YOUR OBJECTIVE: Retype, without changes, the part of the material below that opens with the line containing "You are a photographer trying to adjust" and closes with the line containing "Based on the scene". Include both of those lines.

(Stored data entries)
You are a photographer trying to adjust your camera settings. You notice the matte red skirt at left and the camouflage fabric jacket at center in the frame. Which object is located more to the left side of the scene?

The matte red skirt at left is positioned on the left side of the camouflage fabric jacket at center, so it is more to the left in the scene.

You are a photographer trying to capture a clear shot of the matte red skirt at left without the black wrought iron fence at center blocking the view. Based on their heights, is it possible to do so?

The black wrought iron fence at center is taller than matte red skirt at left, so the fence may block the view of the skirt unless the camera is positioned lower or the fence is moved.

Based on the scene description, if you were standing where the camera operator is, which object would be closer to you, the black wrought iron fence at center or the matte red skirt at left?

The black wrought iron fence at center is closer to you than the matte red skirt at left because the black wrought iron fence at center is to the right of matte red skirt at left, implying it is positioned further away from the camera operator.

---

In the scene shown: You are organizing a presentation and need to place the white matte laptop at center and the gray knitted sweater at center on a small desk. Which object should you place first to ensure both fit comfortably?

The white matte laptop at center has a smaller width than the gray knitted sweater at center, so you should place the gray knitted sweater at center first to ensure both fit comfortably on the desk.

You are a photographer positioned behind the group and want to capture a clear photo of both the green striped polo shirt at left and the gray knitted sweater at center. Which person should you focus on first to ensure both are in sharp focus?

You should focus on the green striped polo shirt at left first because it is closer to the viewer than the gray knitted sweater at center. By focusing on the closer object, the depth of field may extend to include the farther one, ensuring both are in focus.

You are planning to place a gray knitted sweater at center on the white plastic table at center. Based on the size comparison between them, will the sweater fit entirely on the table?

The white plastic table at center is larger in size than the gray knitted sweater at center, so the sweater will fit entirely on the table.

RESPONSE:
You are a photographer trying to adjust your camera settings. You notice the matte red skirt at left and the camouflage fabric jacket at center in the frame. Which object is located more to the left side of the scene?

The matte red skirt at left is positioned on the left side of the camouflage fabric jacket at center, so it is more to the left in the scene.

You are a photographer trying to capture a clear shot of the matte red skirt at left without the black wrought iron fence at center blocking the view. Based on their heights, is it possible to do so?

The black wrought iron fence at center is taller than matte red skirt at left, so the fence may block the view of the skirt unless the camera is positioned lower or the fence is moved.

Based on the scene description, if you were standing where the camera operator is, which object would be closer to you, the black wrought iron fence at center or the matte red skirt at left?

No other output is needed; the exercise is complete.